*** Opening of Provided records ***

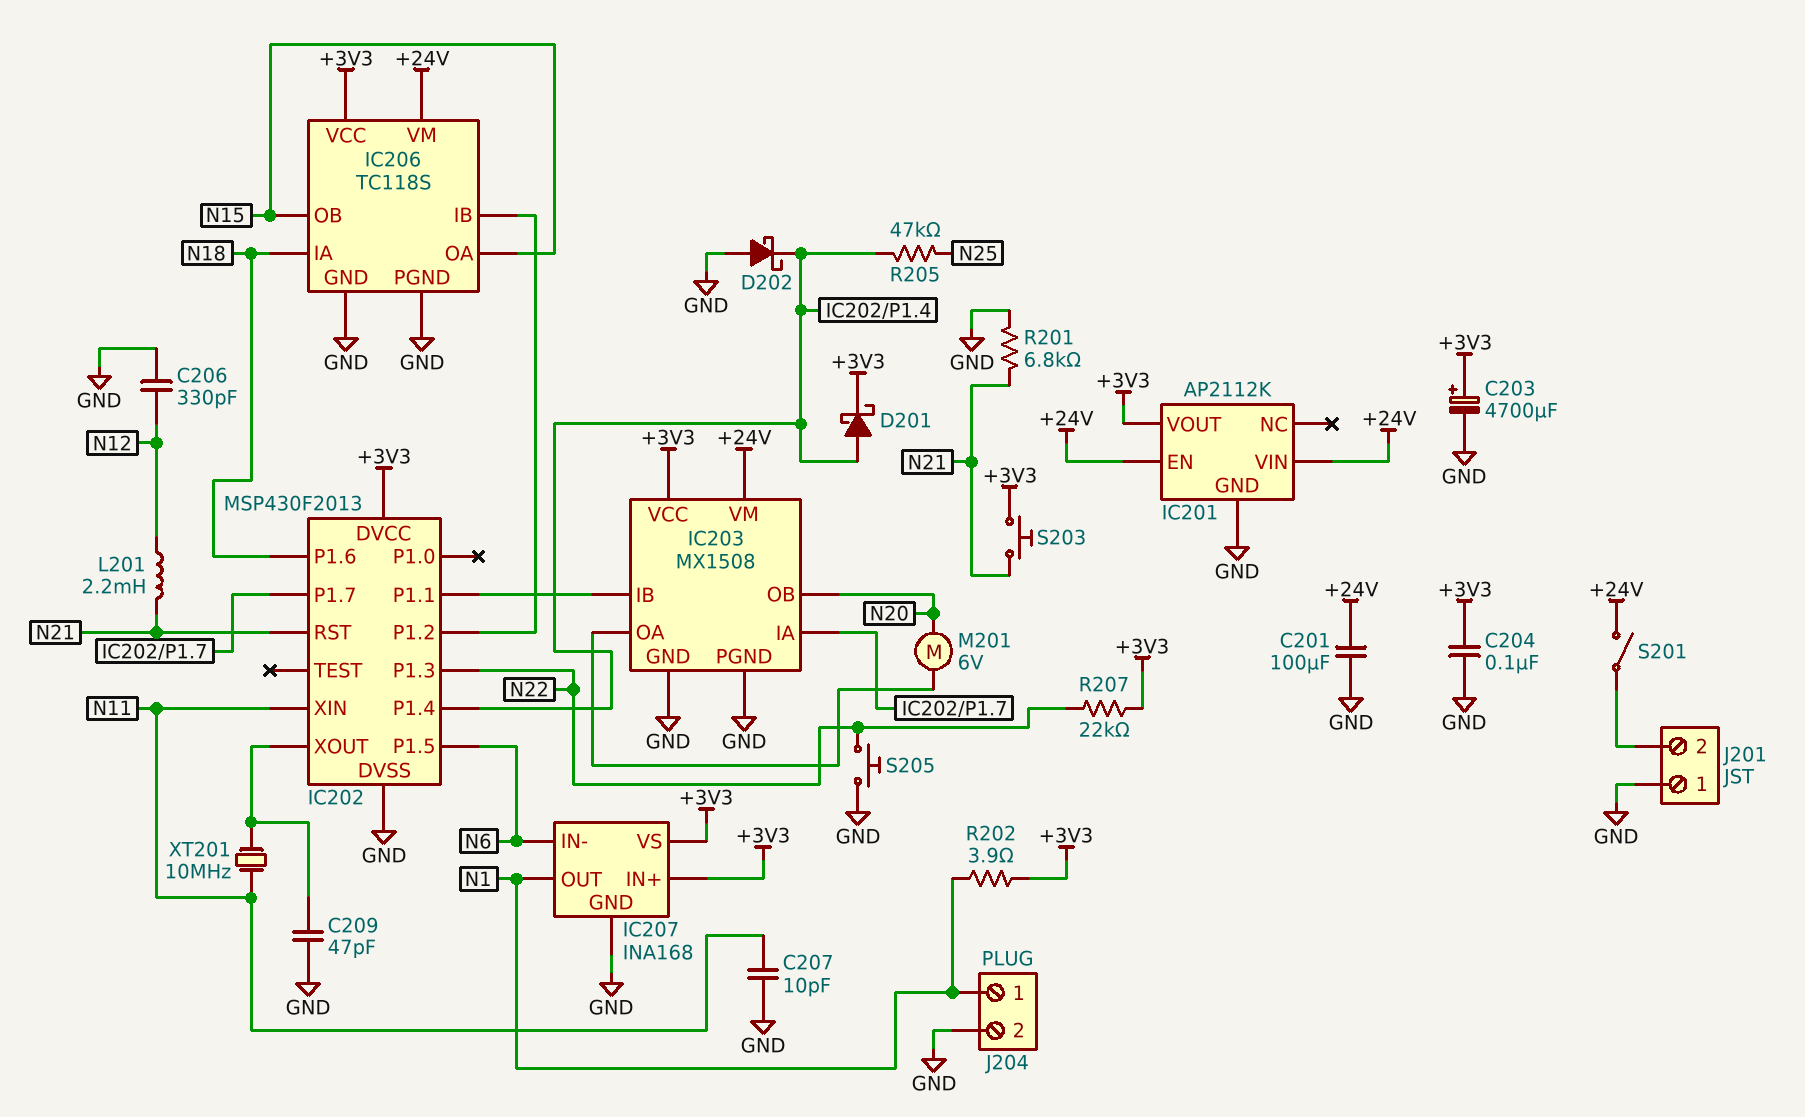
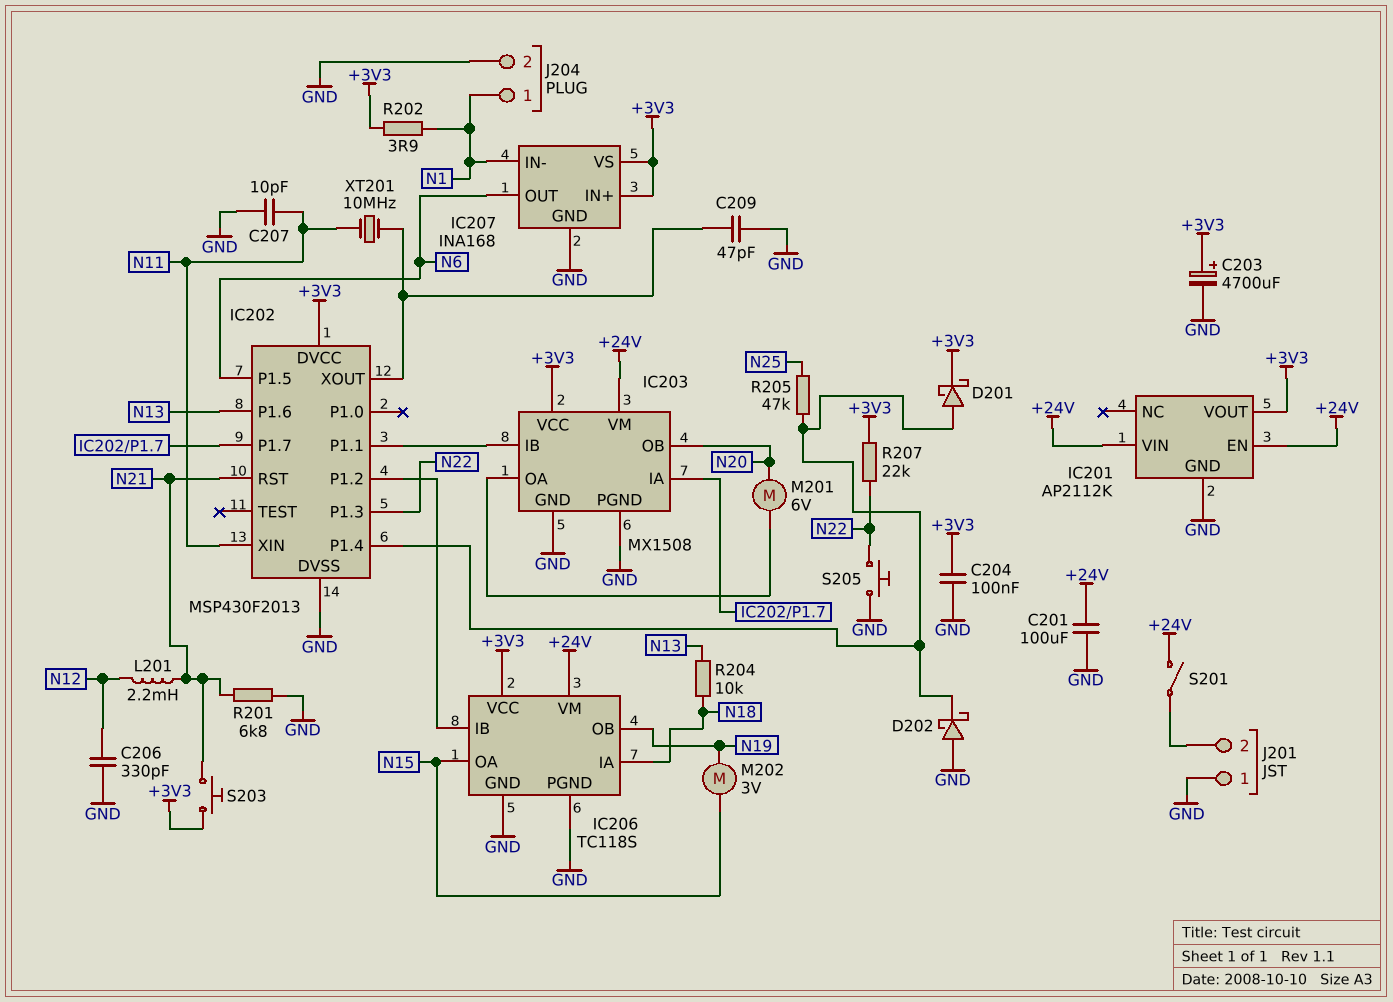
IC202 pin P1.6: N18 -> N13
IC206 pin OB: N15 -> N19
IC207 pin IN-: N6 -> N1
IC207 pin OUT: N1 -> N6
M202: none -> motor 3V (N15, N19)
R204: none -> 10k (N13, N18)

*** Close of Provided records ***

Locate all lines in the listing above with the word "none" and copy them.

M202: none -> motor 3V (N15, N19)
R204: none -> 10k (N13, N18)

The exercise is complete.